TASK OBJECTIVE → Copy the listing below line for line without changing anything, and leave out the pictures.

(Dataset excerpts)
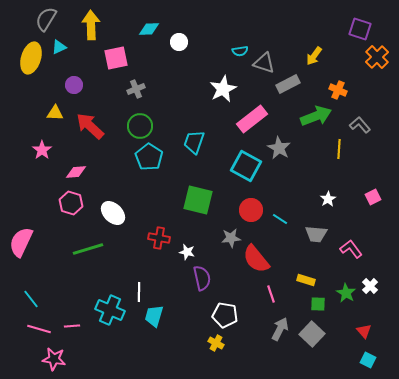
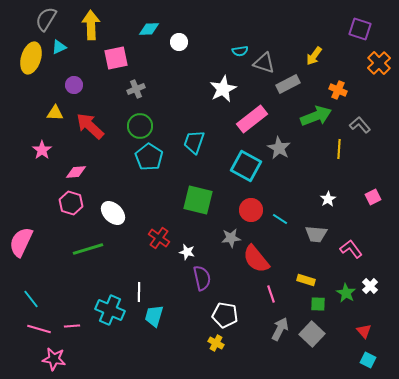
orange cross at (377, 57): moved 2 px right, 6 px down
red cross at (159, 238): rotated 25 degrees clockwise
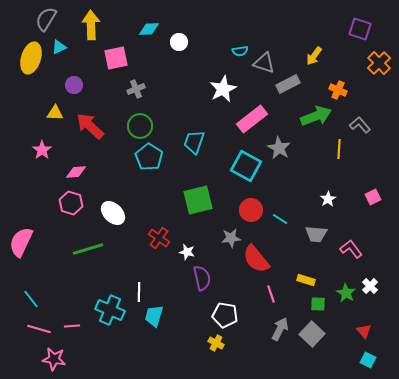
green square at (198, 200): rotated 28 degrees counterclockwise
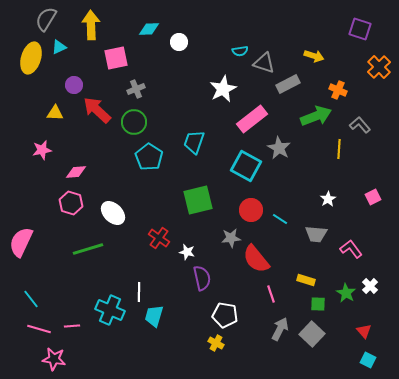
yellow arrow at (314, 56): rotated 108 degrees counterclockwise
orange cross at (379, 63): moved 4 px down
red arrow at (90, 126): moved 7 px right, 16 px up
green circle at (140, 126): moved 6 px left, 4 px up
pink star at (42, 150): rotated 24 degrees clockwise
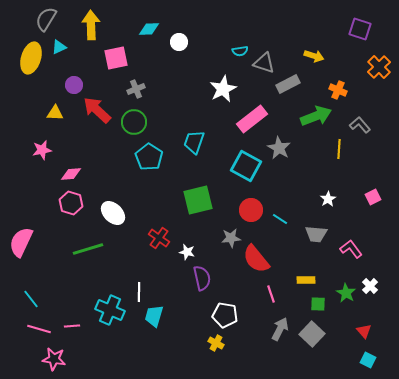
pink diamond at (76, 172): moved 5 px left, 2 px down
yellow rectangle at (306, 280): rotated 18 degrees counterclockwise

OUTPUT FOR THIS EXERCISE →
orange cross at (377, 57): moved 2 px right, 6 px down
red cross at (159, 238): rotated 25 degrees clockwise
green square at (198, 200): rotated 28 degrees counterclockwise
yellow arrow at (314, 56): rotated 108 degrees counterclockwise
orange cross at (379, 63): moved 4 px down
red arrow at (90, 126): moved 7 px right, 16 px up
green circle at (140, 126): moved 6 px left, 4 px up
pink star at (42, 150): rotated 24 degrees clockwise
pink diamond at (76, 172): moved 5 px left, 2 px down
yellow rectangle at (306, 280): rotated 18 degrees counterclockwise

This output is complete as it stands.